* PROMPT
Sift through the material below and return the lines with "brown".

* THE RECORDS
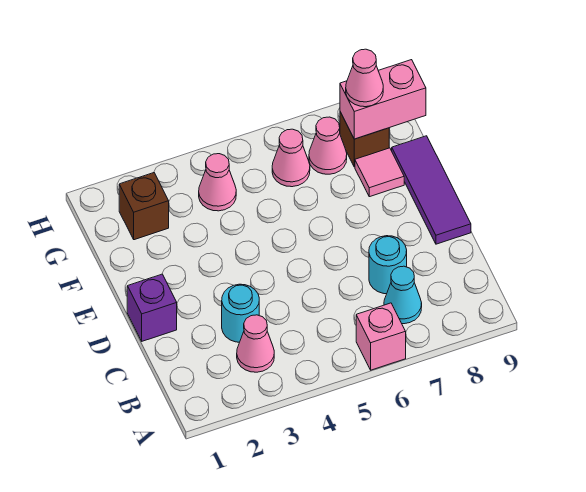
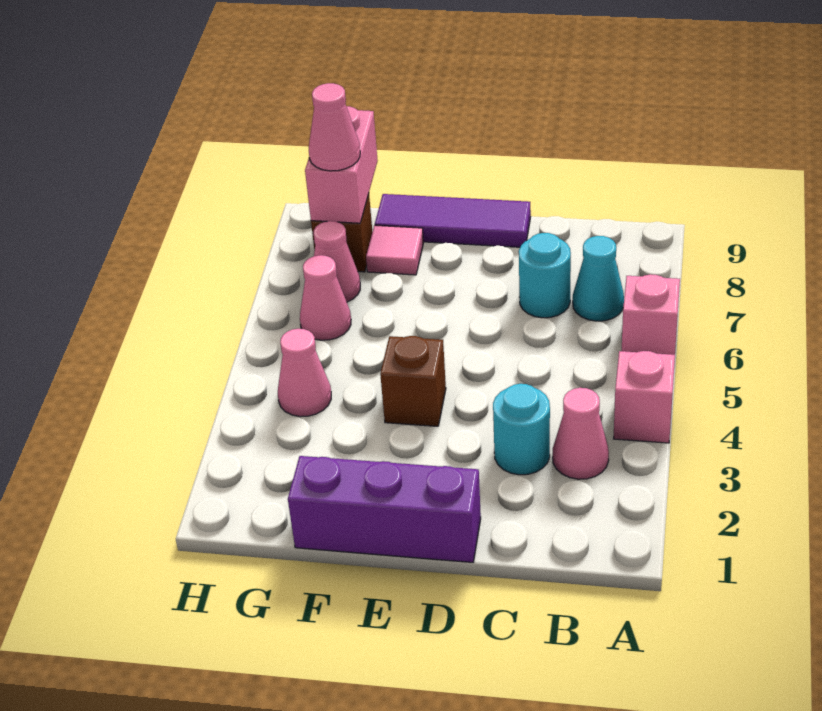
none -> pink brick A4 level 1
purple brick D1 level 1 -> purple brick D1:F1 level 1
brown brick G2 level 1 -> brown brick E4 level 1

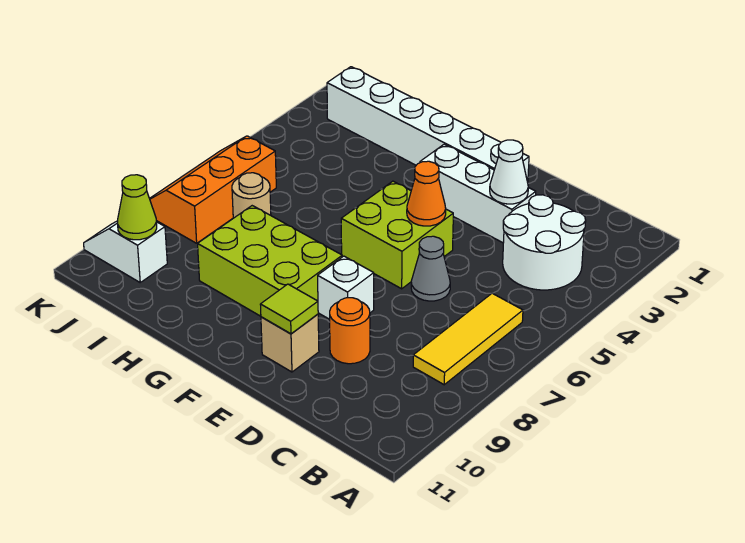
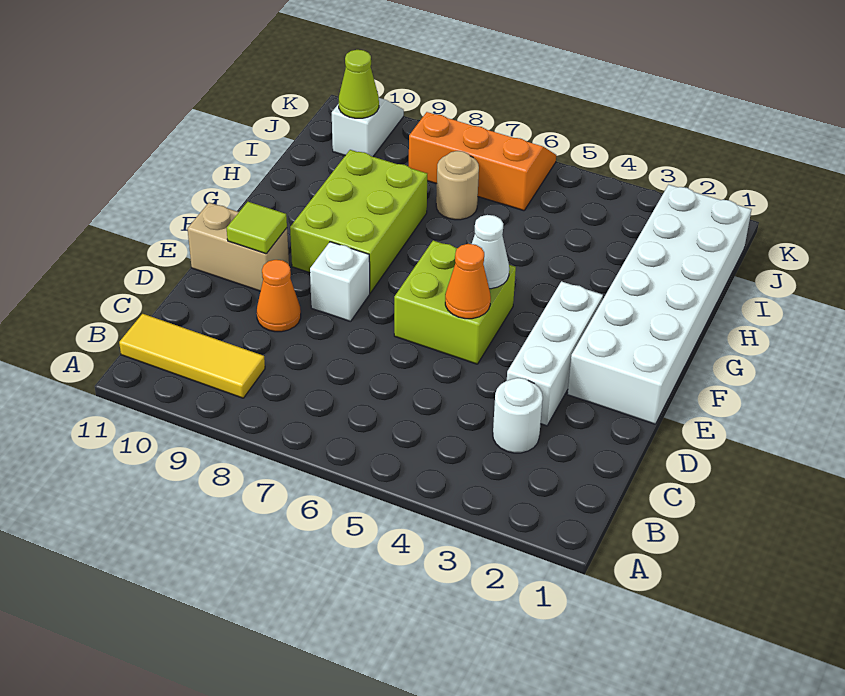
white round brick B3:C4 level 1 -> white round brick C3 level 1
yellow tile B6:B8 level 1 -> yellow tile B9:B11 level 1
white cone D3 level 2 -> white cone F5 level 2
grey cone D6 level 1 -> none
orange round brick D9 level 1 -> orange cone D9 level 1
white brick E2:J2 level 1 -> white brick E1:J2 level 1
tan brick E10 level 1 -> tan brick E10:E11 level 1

==

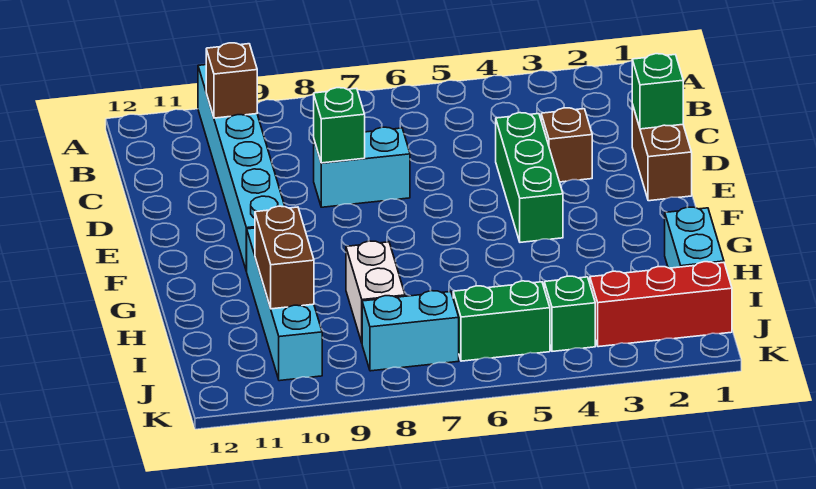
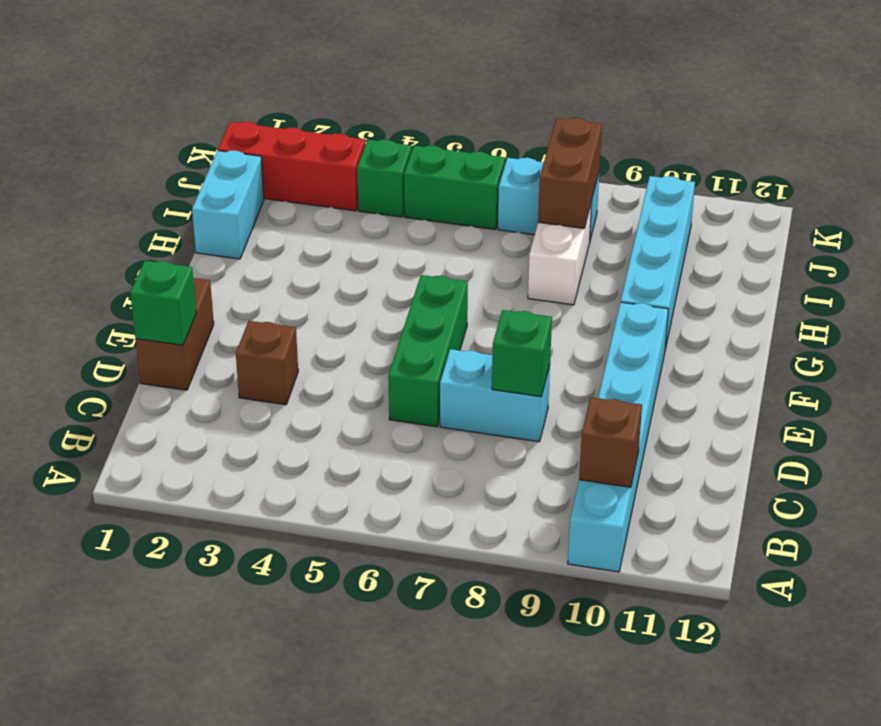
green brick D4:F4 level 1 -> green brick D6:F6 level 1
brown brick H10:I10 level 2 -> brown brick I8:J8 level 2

* YOUR SOLUTION
brown brick G2 level 1 -> brown brick E4 level 1
brown brick H10:I10 level 2 -> brown brick I8:J8 level 2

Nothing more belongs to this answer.